■ Exercise aim
With the first line below as the start and the line containing "brown line: (107, 137) -> (55, 80), moved" as the end, copy every line between them exactly, ends included.
*** Block opens ***
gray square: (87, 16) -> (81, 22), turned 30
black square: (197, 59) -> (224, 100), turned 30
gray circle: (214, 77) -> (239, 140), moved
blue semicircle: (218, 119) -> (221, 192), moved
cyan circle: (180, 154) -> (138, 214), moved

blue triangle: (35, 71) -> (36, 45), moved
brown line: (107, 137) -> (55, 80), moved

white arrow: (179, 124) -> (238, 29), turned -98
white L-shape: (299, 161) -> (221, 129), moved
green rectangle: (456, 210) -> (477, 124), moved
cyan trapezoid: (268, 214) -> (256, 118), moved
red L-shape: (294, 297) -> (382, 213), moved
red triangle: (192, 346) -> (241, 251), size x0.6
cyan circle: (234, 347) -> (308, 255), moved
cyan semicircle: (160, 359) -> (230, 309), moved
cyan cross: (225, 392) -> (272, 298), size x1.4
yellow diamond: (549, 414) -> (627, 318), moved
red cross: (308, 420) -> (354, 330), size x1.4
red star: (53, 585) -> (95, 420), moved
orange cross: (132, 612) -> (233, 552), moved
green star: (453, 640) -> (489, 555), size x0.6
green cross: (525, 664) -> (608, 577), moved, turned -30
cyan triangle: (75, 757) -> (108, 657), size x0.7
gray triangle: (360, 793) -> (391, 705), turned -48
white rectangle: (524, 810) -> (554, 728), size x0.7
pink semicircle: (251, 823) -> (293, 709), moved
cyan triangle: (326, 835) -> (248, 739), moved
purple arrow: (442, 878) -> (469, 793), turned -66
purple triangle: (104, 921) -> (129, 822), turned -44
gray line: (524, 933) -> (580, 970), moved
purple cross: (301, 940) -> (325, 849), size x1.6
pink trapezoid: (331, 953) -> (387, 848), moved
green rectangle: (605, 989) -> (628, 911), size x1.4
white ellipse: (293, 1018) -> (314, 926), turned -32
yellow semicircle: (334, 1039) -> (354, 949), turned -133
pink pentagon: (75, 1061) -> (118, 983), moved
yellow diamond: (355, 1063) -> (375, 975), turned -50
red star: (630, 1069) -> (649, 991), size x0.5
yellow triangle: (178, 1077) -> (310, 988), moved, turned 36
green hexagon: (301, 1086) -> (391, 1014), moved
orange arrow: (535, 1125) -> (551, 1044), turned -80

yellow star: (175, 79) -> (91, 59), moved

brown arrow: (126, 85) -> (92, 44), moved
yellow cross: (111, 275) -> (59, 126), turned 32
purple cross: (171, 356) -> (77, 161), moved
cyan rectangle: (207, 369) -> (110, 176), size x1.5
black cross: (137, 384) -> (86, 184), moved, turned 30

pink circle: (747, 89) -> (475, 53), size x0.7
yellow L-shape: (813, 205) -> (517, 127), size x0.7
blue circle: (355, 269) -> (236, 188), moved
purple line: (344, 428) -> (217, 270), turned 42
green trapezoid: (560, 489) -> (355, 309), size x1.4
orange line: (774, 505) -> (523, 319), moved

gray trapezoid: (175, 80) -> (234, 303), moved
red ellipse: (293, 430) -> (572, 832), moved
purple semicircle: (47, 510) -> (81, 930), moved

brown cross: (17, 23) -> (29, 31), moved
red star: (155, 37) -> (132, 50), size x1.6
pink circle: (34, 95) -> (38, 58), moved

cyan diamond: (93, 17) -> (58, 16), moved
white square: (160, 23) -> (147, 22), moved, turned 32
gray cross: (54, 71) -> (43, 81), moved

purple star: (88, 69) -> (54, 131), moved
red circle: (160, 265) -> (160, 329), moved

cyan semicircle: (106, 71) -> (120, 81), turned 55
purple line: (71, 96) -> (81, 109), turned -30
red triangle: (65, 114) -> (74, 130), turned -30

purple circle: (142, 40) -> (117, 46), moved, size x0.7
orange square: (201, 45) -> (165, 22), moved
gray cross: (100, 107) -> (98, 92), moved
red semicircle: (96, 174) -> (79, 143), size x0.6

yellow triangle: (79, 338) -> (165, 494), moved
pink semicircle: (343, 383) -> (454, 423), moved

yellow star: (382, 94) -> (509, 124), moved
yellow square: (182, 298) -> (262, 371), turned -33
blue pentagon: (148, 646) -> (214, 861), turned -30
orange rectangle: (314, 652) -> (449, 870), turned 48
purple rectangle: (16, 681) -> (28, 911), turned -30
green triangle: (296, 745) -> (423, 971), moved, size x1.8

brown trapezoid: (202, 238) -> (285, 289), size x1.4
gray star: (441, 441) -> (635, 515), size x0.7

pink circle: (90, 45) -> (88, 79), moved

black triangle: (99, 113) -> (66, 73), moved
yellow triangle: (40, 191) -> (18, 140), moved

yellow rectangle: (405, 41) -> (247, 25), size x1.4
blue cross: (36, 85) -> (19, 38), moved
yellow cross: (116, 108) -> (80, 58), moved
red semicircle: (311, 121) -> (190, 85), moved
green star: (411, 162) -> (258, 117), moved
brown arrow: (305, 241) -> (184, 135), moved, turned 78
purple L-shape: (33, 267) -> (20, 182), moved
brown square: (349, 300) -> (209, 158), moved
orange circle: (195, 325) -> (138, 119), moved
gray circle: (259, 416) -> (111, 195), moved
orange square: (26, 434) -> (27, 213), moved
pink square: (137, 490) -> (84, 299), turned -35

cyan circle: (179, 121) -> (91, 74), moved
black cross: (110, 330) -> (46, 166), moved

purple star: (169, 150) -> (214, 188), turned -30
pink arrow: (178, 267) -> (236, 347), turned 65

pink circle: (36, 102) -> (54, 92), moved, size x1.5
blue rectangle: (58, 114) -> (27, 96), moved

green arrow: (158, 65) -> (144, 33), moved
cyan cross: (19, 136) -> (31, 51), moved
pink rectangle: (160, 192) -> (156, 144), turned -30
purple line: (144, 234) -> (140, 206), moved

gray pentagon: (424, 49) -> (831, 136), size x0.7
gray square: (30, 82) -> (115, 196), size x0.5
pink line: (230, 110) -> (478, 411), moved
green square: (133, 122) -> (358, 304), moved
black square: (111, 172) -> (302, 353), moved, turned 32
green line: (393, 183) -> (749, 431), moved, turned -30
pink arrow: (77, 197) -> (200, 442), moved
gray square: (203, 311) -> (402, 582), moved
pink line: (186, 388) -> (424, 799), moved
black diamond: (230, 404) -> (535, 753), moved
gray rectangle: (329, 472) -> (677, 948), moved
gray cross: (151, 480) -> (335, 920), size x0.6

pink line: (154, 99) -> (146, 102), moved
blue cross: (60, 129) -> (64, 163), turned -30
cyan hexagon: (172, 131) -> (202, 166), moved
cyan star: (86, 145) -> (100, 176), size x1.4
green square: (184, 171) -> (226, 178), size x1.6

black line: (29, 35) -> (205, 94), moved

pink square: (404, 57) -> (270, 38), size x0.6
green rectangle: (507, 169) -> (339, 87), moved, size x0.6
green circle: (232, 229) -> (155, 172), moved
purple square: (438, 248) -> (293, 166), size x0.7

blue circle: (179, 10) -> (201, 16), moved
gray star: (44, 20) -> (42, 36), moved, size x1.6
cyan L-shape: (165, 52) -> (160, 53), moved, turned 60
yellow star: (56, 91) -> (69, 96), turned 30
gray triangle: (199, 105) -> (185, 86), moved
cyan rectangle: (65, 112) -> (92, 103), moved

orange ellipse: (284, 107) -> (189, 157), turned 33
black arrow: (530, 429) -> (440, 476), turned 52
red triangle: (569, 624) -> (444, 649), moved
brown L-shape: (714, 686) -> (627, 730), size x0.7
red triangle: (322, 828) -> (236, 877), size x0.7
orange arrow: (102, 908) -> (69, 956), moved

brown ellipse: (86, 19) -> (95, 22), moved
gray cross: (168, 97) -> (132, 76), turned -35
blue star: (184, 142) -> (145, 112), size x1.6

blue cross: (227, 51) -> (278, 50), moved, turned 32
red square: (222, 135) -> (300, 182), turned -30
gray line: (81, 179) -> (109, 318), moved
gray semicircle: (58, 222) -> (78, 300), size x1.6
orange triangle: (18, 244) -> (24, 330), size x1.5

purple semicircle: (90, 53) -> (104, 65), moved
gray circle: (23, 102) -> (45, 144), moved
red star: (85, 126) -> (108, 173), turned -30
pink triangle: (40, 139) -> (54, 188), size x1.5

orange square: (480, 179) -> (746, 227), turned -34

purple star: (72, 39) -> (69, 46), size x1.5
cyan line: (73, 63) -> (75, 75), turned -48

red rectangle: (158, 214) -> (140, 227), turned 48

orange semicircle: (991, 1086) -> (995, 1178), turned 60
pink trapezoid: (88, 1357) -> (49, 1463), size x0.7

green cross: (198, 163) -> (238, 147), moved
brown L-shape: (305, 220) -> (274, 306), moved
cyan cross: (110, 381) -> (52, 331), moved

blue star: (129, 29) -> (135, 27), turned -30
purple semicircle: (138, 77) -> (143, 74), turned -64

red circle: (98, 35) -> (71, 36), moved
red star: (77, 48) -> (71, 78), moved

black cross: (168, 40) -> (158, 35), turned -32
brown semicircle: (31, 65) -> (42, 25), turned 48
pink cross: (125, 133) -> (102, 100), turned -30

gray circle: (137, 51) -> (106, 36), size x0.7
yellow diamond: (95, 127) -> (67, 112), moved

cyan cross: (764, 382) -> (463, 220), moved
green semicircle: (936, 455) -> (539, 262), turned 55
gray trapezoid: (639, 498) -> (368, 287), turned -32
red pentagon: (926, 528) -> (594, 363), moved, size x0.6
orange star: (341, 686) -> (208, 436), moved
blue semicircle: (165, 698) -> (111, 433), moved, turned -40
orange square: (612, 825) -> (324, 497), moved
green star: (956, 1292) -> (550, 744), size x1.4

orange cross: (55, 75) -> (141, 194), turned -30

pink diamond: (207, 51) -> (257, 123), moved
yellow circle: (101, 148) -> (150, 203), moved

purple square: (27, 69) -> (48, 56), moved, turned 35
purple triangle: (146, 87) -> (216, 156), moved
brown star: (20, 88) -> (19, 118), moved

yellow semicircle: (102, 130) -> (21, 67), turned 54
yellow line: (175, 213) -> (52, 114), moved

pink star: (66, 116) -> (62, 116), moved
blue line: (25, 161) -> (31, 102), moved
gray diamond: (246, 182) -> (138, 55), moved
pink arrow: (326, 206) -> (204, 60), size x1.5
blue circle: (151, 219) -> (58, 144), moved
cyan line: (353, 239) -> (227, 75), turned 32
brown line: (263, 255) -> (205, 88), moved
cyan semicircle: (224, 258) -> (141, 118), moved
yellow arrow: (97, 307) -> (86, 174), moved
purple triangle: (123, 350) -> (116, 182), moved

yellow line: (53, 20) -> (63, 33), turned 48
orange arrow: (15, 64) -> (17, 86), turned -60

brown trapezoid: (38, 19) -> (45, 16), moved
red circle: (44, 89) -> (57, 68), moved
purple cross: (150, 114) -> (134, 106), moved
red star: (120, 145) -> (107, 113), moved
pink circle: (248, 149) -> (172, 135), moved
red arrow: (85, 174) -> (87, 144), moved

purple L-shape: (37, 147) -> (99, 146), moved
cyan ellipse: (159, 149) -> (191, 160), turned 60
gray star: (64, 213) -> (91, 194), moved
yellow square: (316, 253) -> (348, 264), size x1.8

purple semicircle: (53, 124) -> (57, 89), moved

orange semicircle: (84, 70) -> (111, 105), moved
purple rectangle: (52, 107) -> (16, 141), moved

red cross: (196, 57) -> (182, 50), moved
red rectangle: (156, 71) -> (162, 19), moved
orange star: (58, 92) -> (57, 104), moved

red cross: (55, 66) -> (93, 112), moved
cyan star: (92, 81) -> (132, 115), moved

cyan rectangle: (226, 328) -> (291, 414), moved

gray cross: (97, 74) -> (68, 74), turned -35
*** Block closes ***
■ Answer to this exercise
gray square: (87, 16) -> (81, 22), turned 30
black square: (197, 59) -> (224, 100), turned 30
gray circle: (214, 77) -> (239, 140), moved
blue semicircle: (218, 119) -> (221, 192), moved
cyan circle: (180, 154) -> (138, 214), moved

blue triangle: (35, 71) -> (36, 45), moved
brown line: (107, 137) -> (55, 80), moved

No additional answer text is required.